Records contained in a dataset
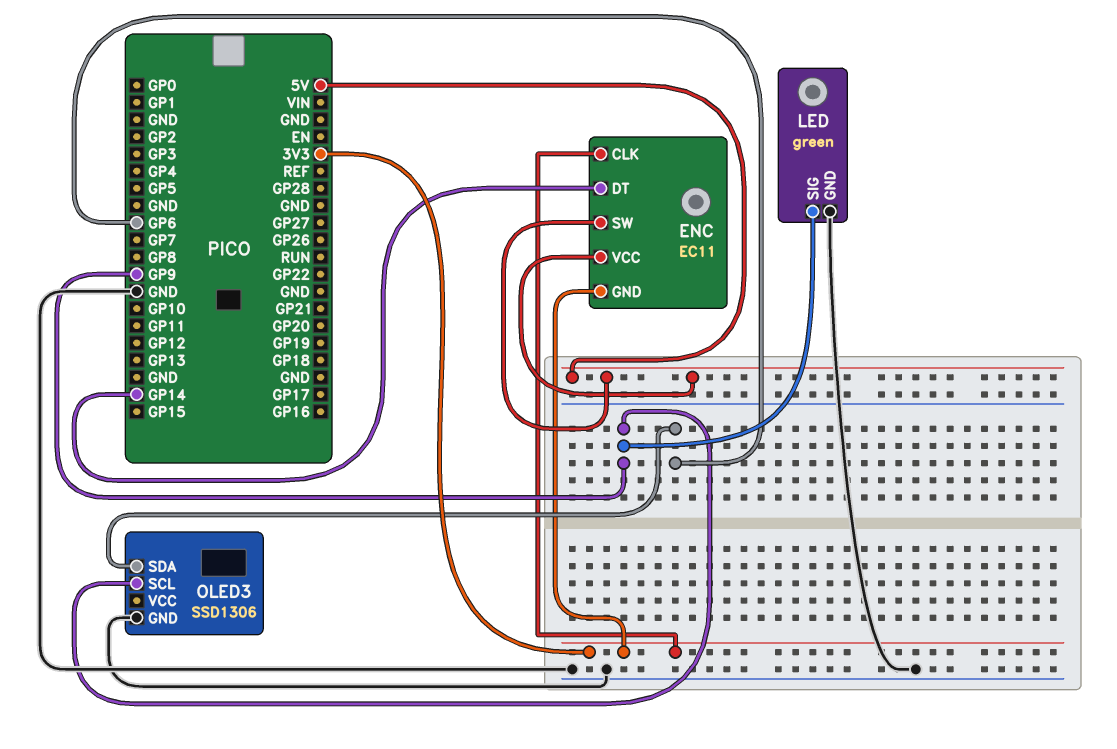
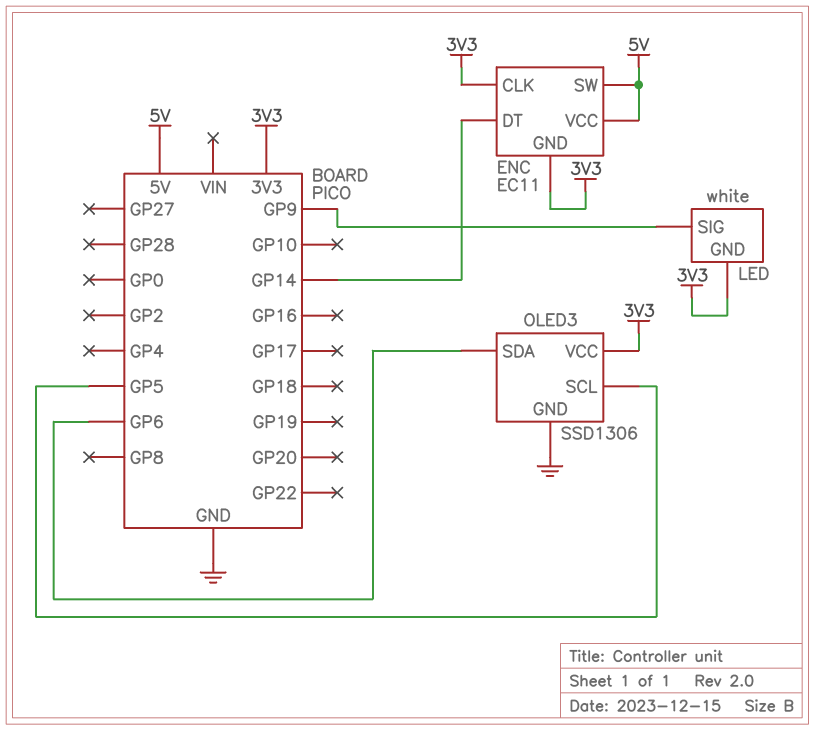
LED: green -> white
LED pin GND: GND -> 3V3
OLED3 pin SCL: GP9 -> GP5
OLED3 pin VCC: none -> 3V3

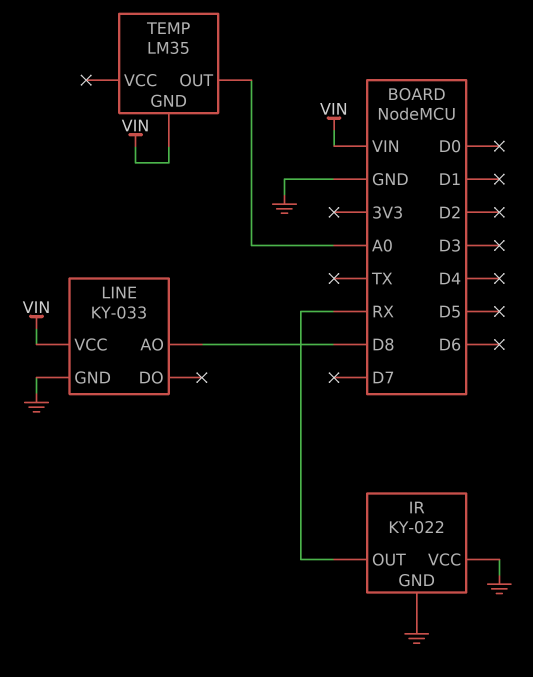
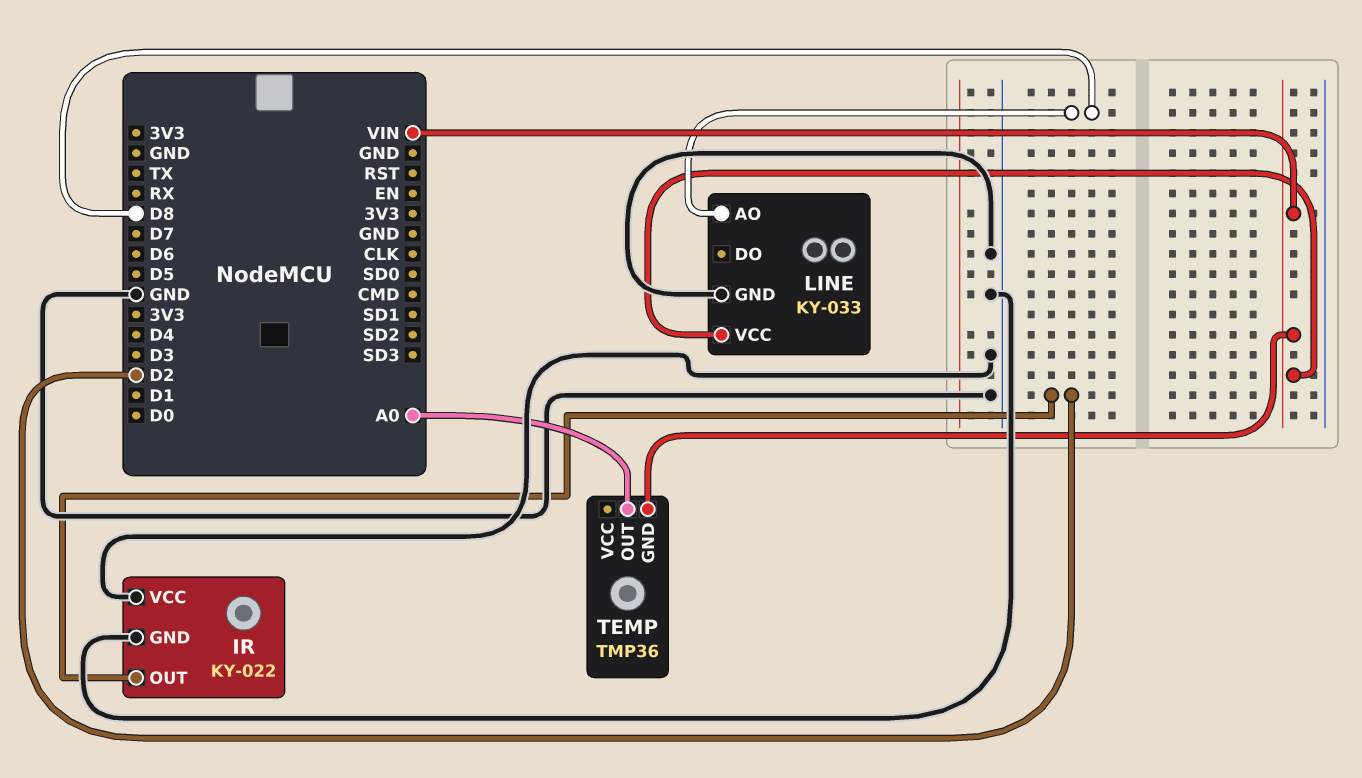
IR pin OUT: RX -> D2
TEMP: LM35 -> TMP36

▶ [To do]: A verbatim copy of the records is needed, with all images omitted.

▶ [Exercise solution]:
LED: green -> white
LED pin GND: GND -> 3V3
OLED3 pin SCL: GP9 -> GP5
OLED3 pin VCC: none -> 3V3

IR pin OUT: RX -> D2
TEMP: LM35 -> TMP36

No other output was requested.